Exercise goal: The answer should be an exact copy of the lines from the line with "none -> tan 1x4 brick [379,396,509,472]" through the last line of the entries, and no other lines.

Object matching data:
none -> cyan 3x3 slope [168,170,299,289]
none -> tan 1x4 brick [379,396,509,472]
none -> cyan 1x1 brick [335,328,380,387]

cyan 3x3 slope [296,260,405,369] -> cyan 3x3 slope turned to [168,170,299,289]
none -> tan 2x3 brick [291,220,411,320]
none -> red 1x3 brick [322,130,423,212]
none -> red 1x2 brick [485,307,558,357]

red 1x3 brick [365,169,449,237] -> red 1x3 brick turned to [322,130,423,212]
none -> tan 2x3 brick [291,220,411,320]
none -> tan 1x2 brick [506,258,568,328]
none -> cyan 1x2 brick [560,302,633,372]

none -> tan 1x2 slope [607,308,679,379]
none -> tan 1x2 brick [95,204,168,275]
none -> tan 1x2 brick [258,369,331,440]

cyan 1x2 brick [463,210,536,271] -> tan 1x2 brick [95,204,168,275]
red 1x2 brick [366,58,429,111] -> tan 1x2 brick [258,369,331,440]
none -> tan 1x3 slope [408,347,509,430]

Task result:
none -> tan 1x4 brick [379,396,509,472]
none -> cyan 1x1 brick [335,328,380,387]

cyan 3x3 slope [296,260,405,369] -> cyan 3x3 slope turned to [168,170,299,289]
none -> tan 2x3 brick [291,220,411,320]
none -> red 1x3 brick [322,130,423,212]
none -> red 1x2 brick [485,307,558,357]

red 1x3 brick [365,169,449,237] -> red 1x3 brick turned to [322,130,423,212]
none -> tan 2x3 brick [291,220,411,320]
none -> tan 1x2 brick [506,258,568,328]
none -> cyan 1x2 brick [560,302,633,372]

none -> tan 1x2 slope [607,308,679,379]
none -> tan 1x2 brick [95,204,168,275]
none -> tan 1x2 brick [258,369,331,440]

cyan 1x2 brick [463,210,536,271] -> tan 1x2 brick [95,204,168,275]
red 1x2 brick [366,58,429,111] -> tan 1x2 brick [258,369,331,440]
none -> tan 1x3 slope [408,347,509,430]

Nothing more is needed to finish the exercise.